*** Opening Excerpted data ***

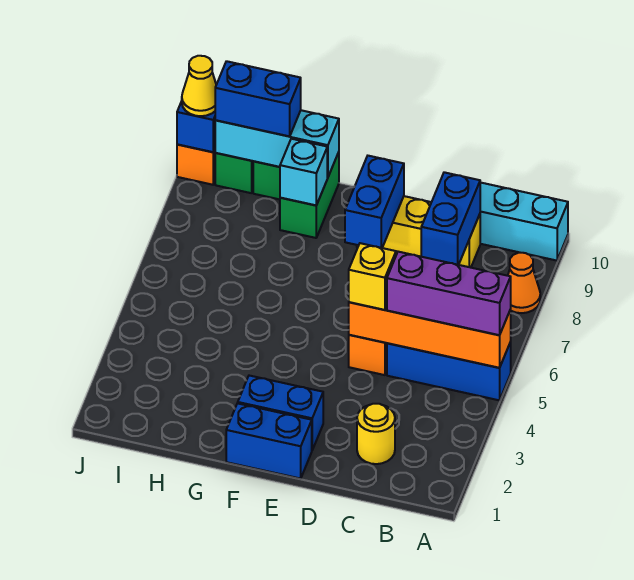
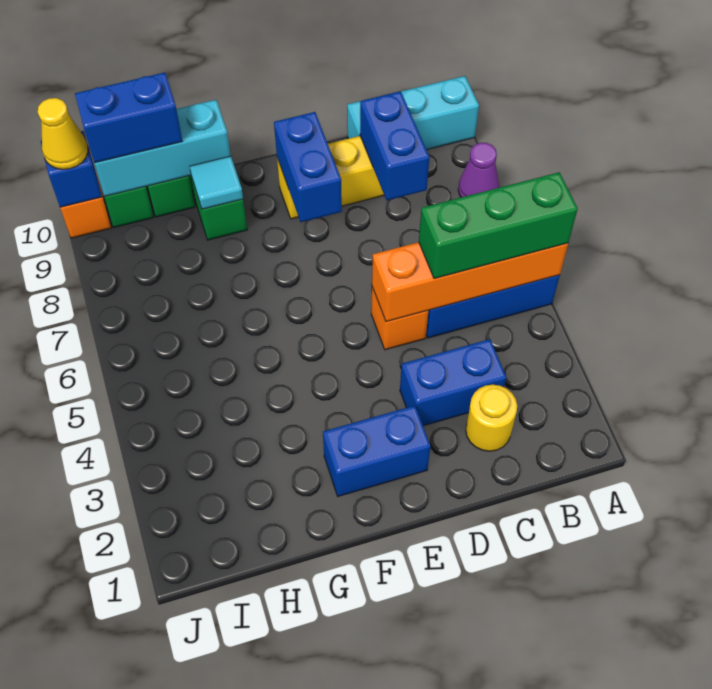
purple brick A5:C5 level 3 -> green brick A5:C5 level 3
orange cone A8 level 1 -> purple cone A8 level 1
yellow brick D5 level 3 -> none
blue brick E1:F1 level 1 -> blue brick C3:D3 level 1
cyan brick G9 level 2 -> cyan tile G9 level 2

*** Closing Excerpted data ***

■ **Task details**
Each line above with the string "purple" in it should be located and copied.

■ **Task output**
purple brick A5:C5 level 3 -> green brick A5:C5 level 3
orange cone A8 level 1 -> purple cone A8 level 1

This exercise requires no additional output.